■ **What you should do**:
Tally the lines of the records below that include the word "fish", and write down only that tally.

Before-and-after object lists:

BEGIN

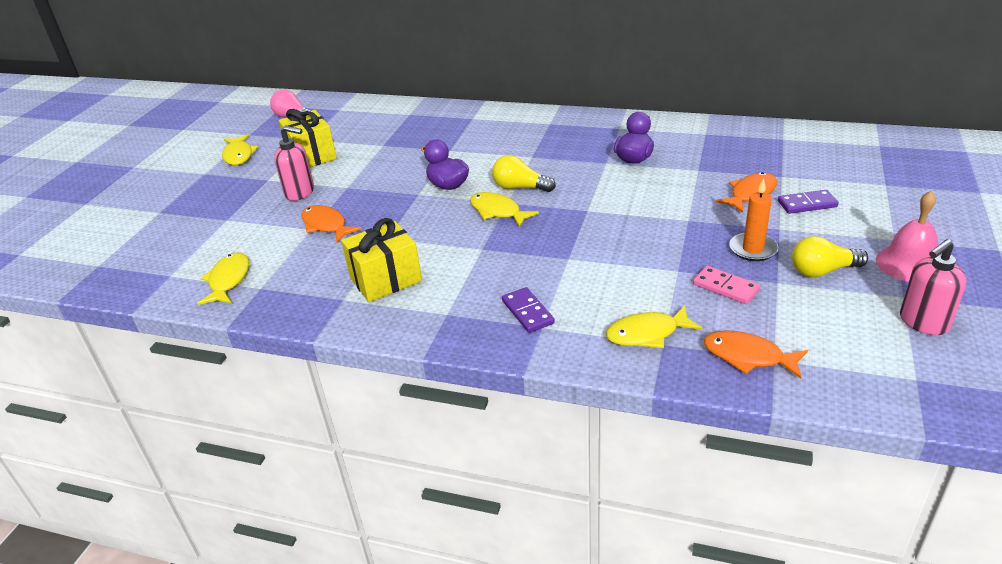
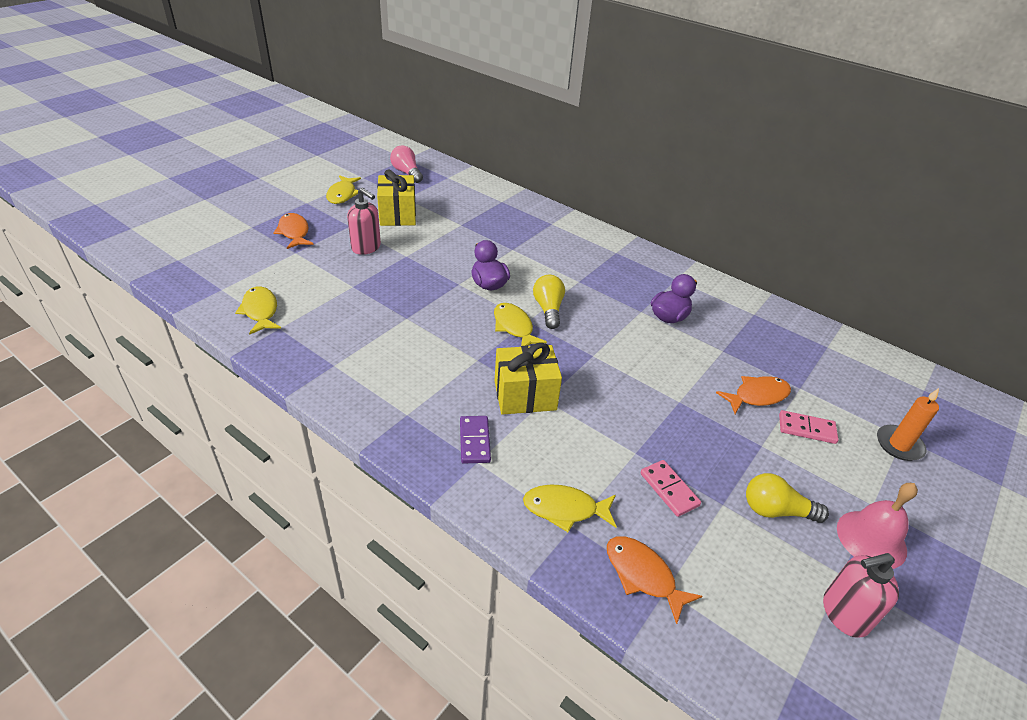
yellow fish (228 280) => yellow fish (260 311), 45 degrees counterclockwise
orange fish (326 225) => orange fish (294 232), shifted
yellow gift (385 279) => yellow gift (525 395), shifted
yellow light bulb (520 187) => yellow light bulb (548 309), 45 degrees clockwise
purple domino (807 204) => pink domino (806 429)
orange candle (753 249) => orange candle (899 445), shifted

END

■ **The completed task**:
2